Write back, word for word, the lines from the one containing "D103: schottky (A" to the end of the listing below. Include nothing else, and no pictures.
——————
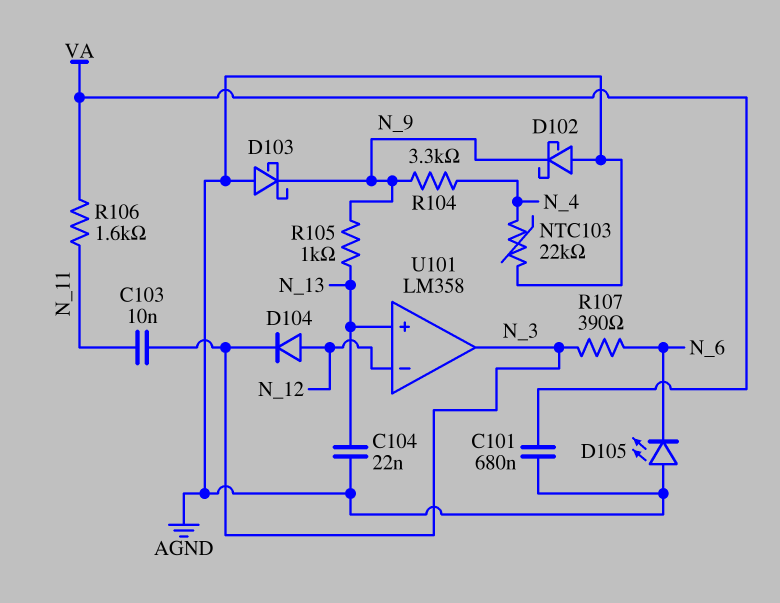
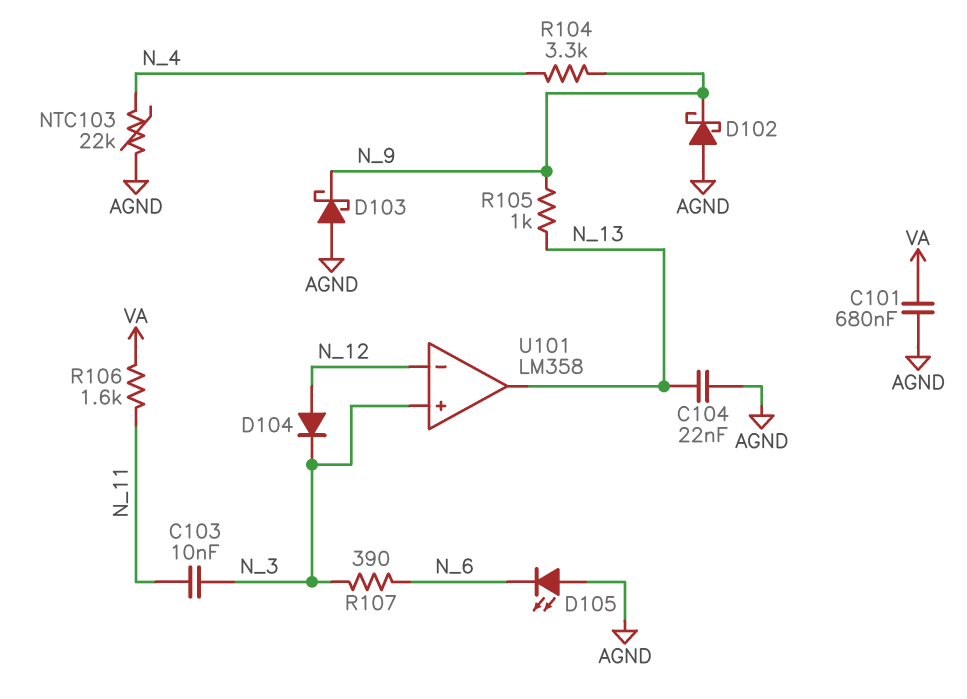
U101 pin in+: N_13 -> N_3
U101 pin out: N_3 -> N_13

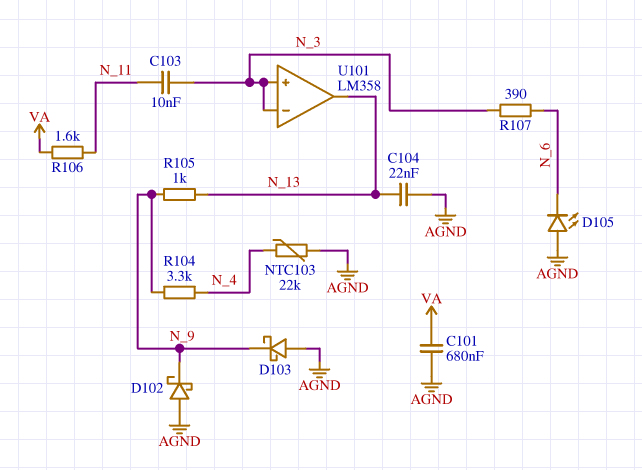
D104: diode (A N_12, K N_3) -> none
U101 pin in-: N_12 -> N_3

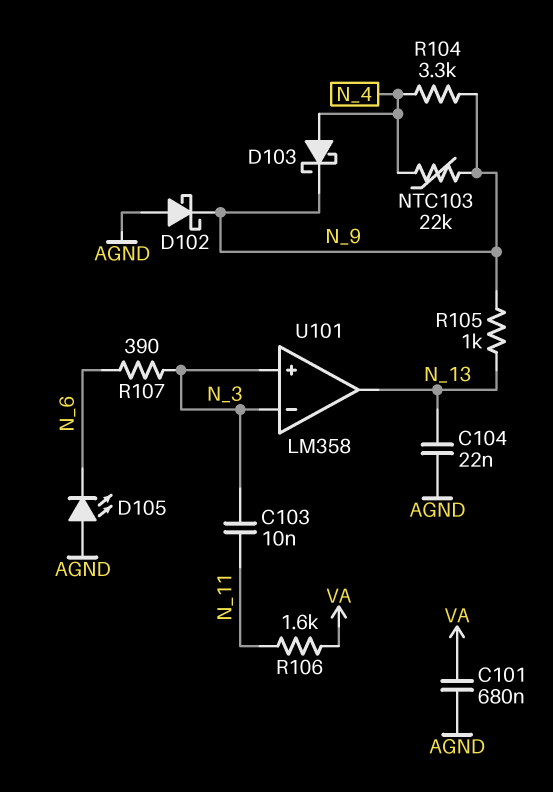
D103: schottky (A AGND, K N_9) -> schottky (A N_4, K N_9)
NTC103: 22k (AGND, N_4) -> 22k (N_4, N_9)

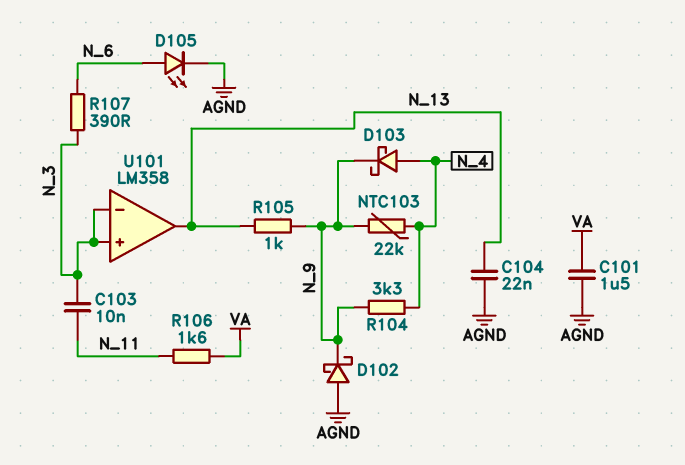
C101: 680nF (AGND, VA) -> 1.5uF (AGND, VA)
D105: LED (A AGND, K N_6) -> LED (A N_6, K AGND)

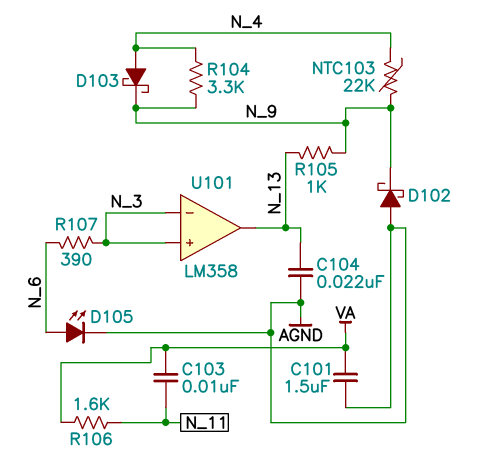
C103: 10nF (N_3, N_11) -> 10nF (N_11, VA)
——————
TASK SOLUTION:
D103: schottky (A AGND, K N_9) -> schottky (A N_4, K N_9)
NTC103: 22k (AGND, N_4) -> 22k (N_4, N_9)

C101: 680nF (AGND, VA) -> 1.5uF (AGND, VA)
D105: LED (A AGND, K N_6) -> LED (A N_6, K AGND)

C103: 10nF (N_3, N_11) -> 10nF (N_11, VA)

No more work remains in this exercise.